§ **Task goal**:
Give an exact transcription limited to the lines from the one with "IMU pin INT: D1 -> D7" through the end of the entries, including both; no pictures belong in it.

╭─ Source records

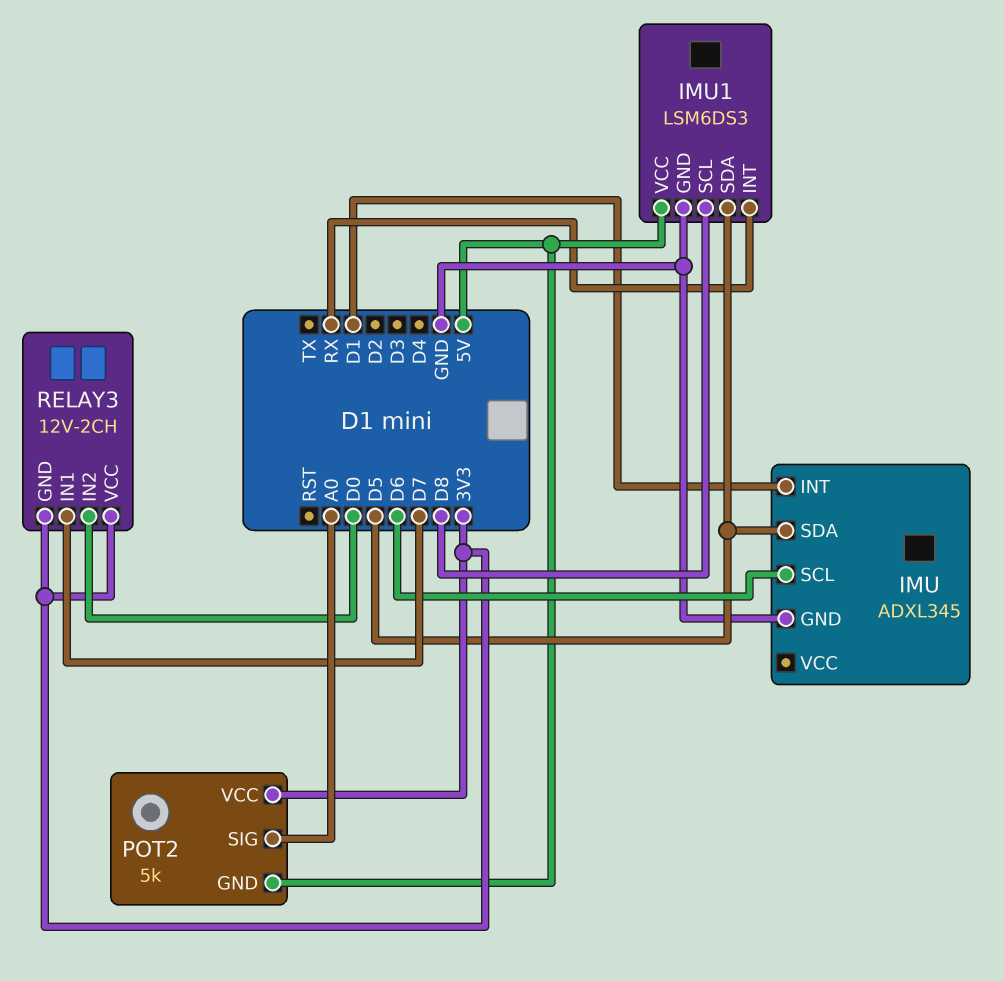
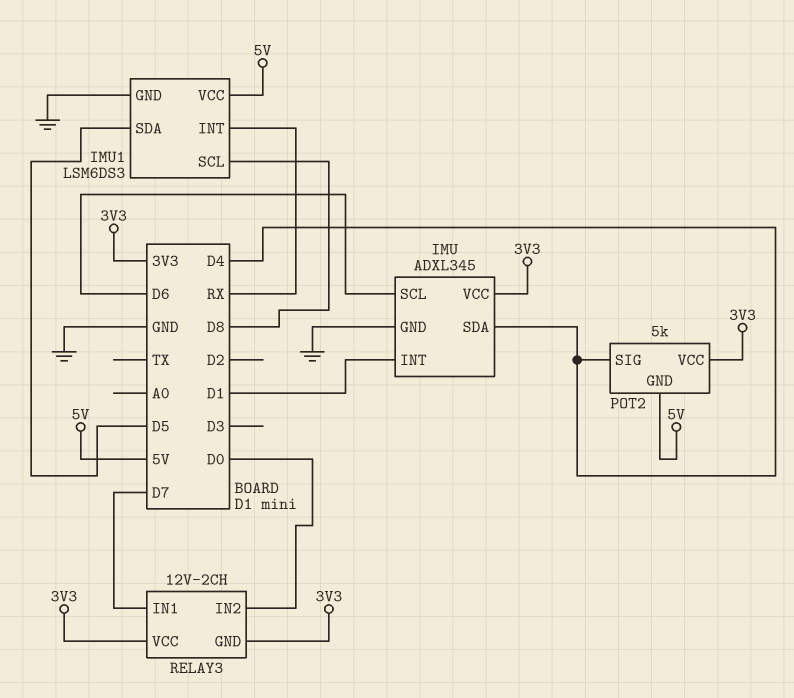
IMU pin SDA: D5 -> D4
IMU pin VCC: none -> 3V3
POT2 pin SIG: A0 -> D4

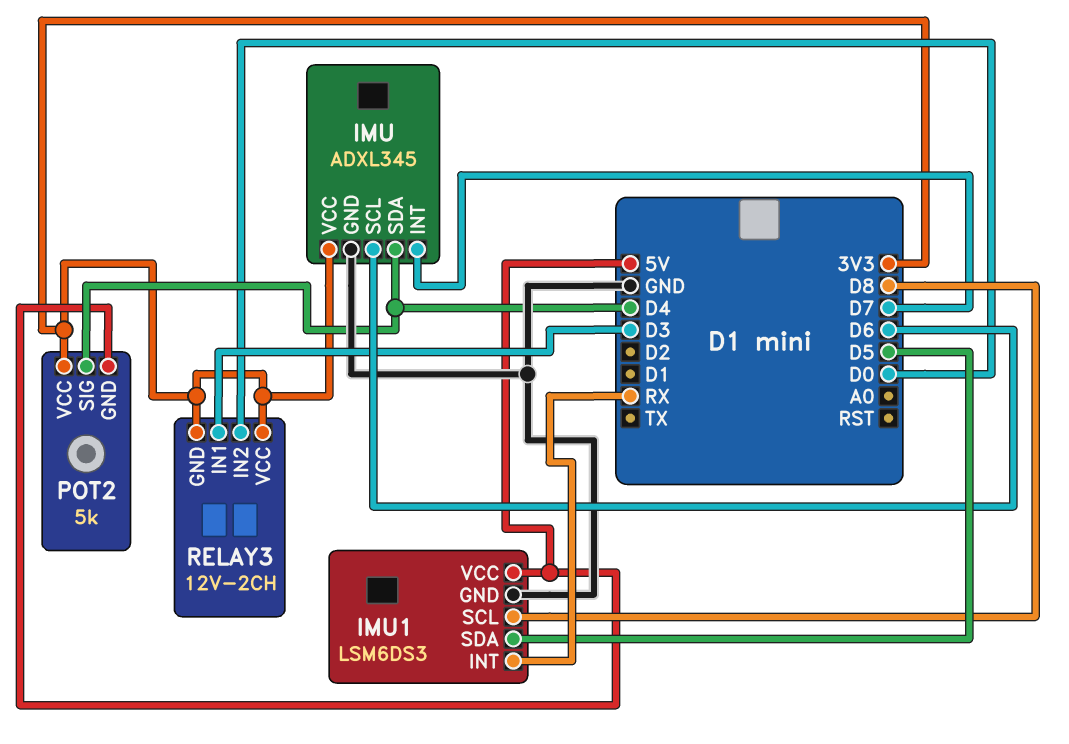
IMU pin INT: D1 -> D7
RELAY3 pin IN1: D7 -> D3

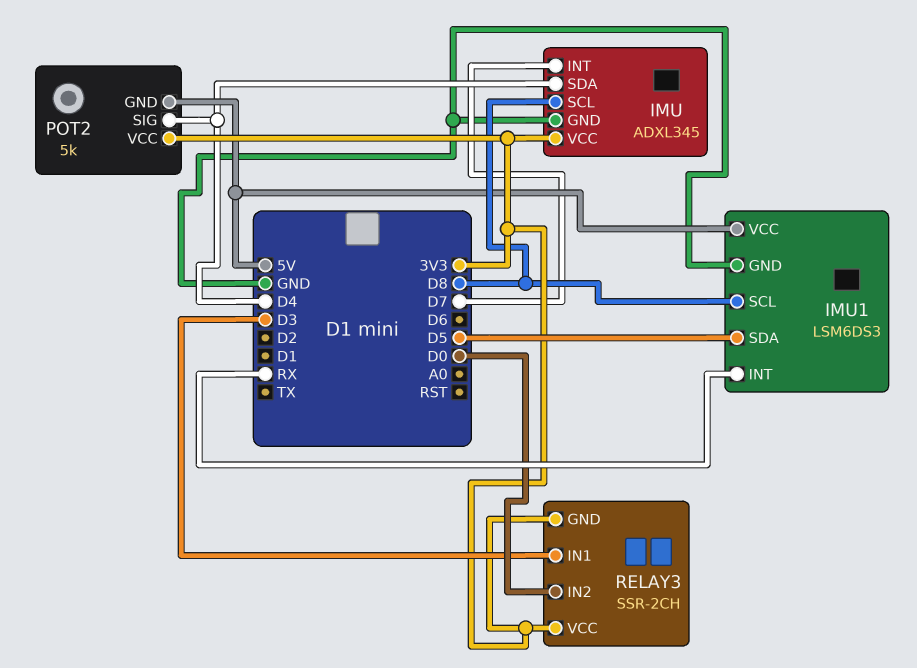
IMU pin SCL: D6 -> D8
RELAY3: 12V-2CH -> SSR-2CH

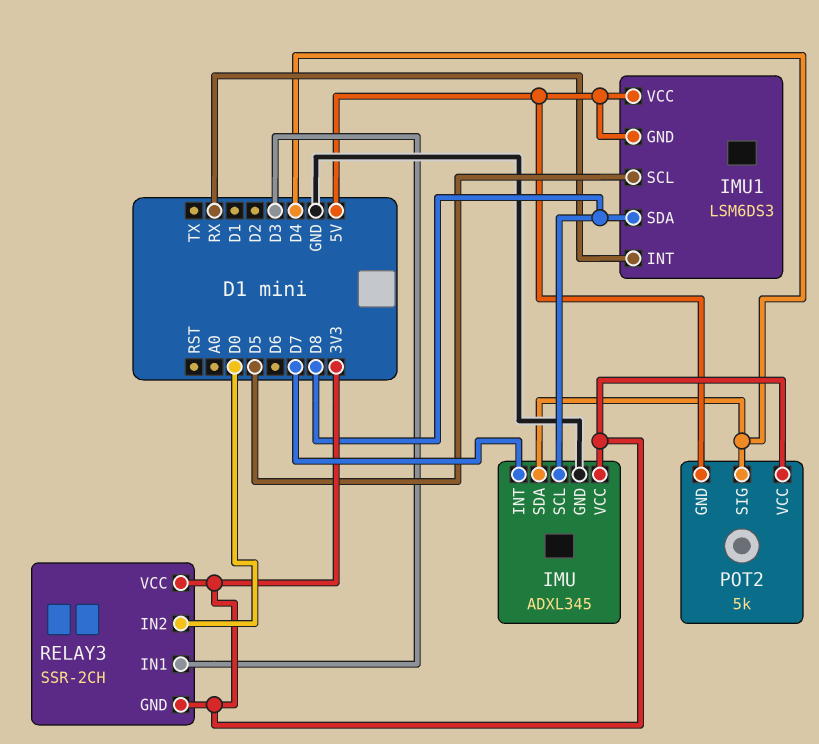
IMU1 pin GND: GND -> 5V
IMU1 pin SCL: D8 -> D5
IMU1 pin SDA: D5 -> D8

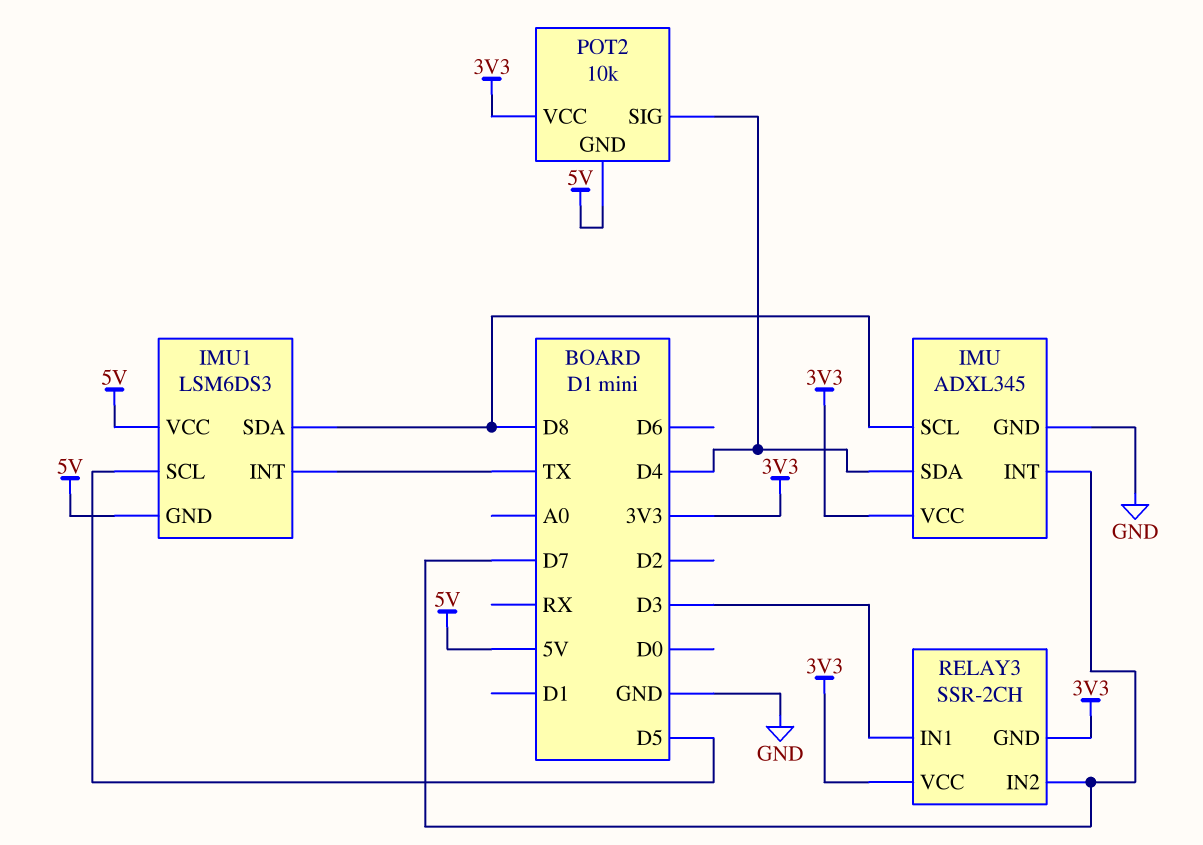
IMU1 pin INT: RX -> TX
POT2: 5k -> 10k
RELAY3 pin IN2: D0 -> D7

╰─

§ **Answer section**:
IMU pin INT: D1 -> D7
RELAY3 pin IN1: D7 -> D3

IMU pin SCL: D6 -> D8
RELAY3: 12V-2CH -> SSR-2CH

IMU1 pin GND: GND -> 5V
IMU1 pin SCL: D8 -> D5
IMU1 pin SDA: D5 -> D8

IMU1 pin INT: RX -> TX
POT2: 5k -> 10k
RELAY3 pin IN2: D0 -> D7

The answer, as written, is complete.